# Exercise description:
In the data below, one line contains "second_place: [359, 630, 474, 711]" and a later one contains "first_place: [536, 24, 580, 54]". Print both, with every line between them, exactly and alone.

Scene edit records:
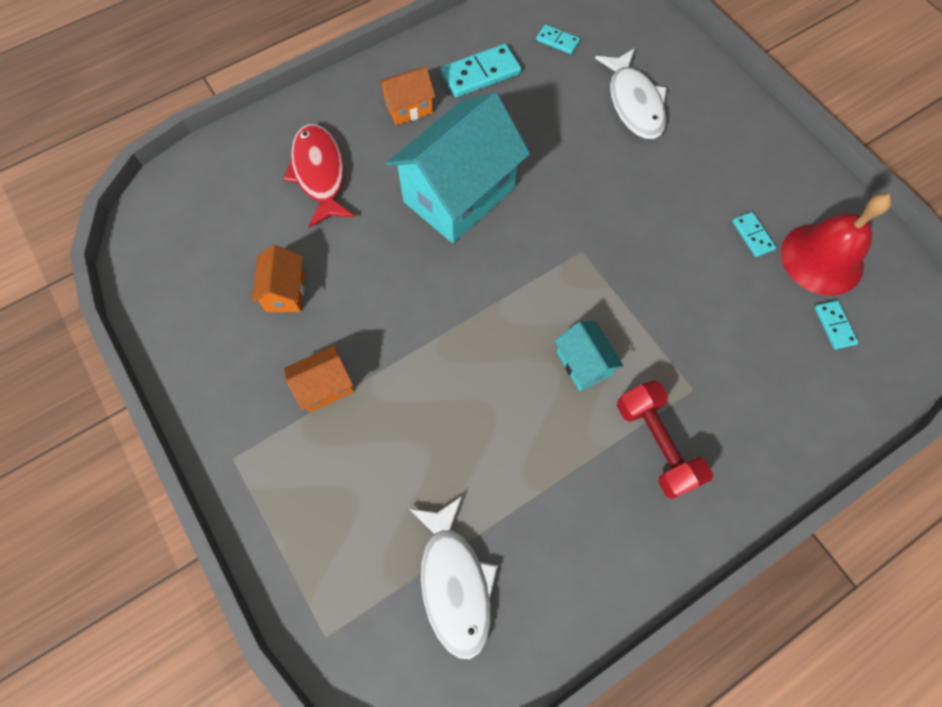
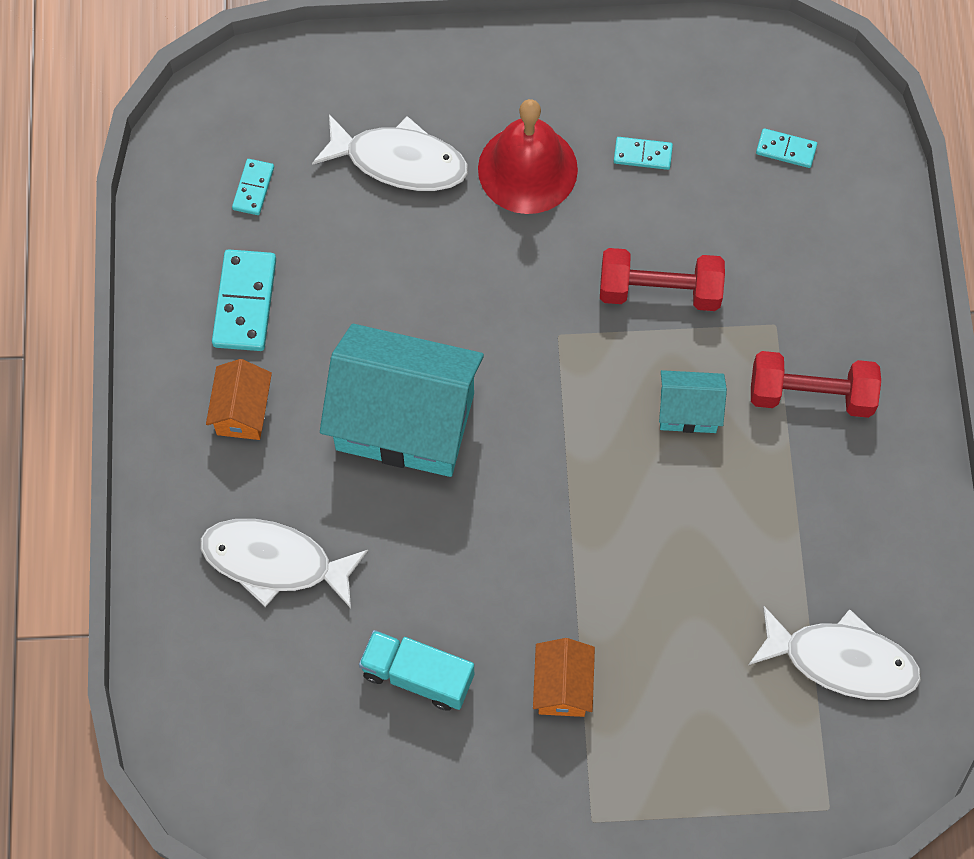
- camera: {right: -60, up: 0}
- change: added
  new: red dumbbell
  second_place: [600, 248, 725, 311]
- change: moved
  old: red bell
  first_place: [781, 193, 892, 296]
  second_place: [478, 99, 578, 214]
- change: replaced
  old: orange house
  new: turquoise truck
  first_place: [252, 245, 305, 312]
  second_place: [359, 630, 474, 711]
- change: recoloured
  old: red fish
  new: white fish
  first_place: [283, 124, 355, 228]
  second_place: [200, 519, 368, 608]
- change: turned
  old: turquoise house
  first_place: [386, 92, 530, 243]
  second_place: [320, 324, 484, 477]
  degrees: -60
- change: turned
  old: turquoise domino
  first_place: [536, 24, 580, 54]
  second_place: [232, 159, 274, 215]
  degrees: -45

# Answer for this exercise:
  second_place: [359, 630, 474, 711]
- change: recoloured
  old: red fish
  new: white fish
  first_place: [283, 124, 355, 228]
  second_place: [200, 519, 368, 608]
- change: turned
  old: turquoise house
  first_place: [386, 92, 530, 243]
  second_place: [320, 324, 484, 477]
  degrees: -60
- change: turned
  old: turquoise domino
  first_place: [536, 24, 580, 54]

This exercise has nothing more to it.